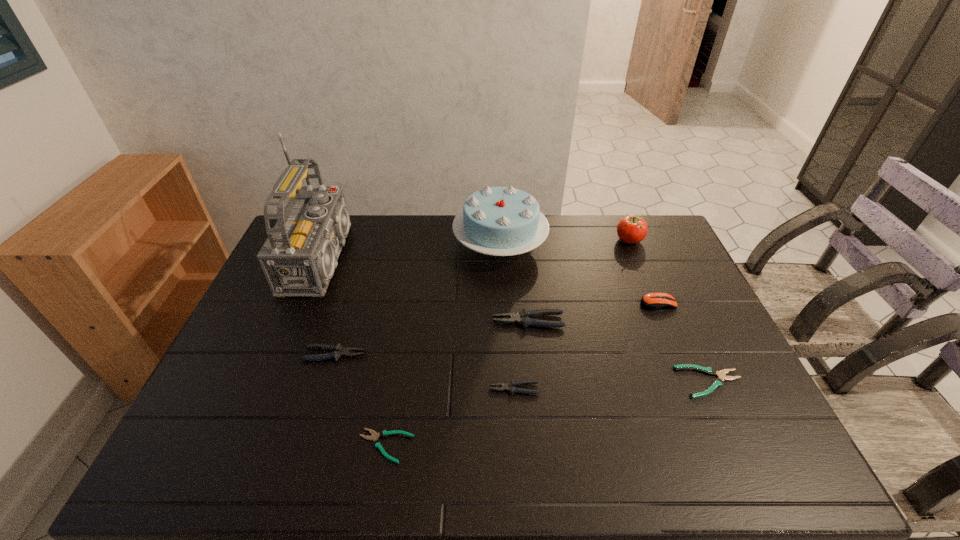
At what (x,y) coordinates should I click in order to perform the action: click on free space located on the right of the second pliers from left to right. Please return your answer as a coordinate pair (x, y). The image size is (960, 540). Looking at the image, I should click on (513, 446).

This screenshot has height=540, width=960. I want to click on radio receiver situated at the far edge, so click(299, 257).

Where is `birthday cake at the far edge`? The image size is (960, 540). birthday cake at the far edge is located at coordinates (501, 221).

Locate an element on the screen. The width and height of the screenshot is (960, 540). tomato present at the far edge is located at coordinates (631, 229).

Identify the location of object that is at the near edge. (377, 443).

■ PROBLEM STATEMENT
Copy out the text of every entry above word for word, omitting the pictures.

■ ANSWER TO THE PROBLEM
At what (x,y) coordinates should I click in order to perform the action: click on free space located on the right of the second pliers from left to right. Please return your answer as a coordinate pair (x, y). The image size is (960, 540). Looking at the image, I should click on (513, 446).

This screenshot has height=540, width=960. I want to click on radio receiver situated at the far edge, so click(299, 257).

Where is `birthday cake at the far edge`? The image size is (960, 540). birthday cake at the far edge is located at coordinates (501, 221).

Locate an element on the screen. The width and height of the screenshot is (960, 540). tomato present at the far edge is located at coordinates (631, 229).

Identify the location of object that is at the near edge. (377, 443).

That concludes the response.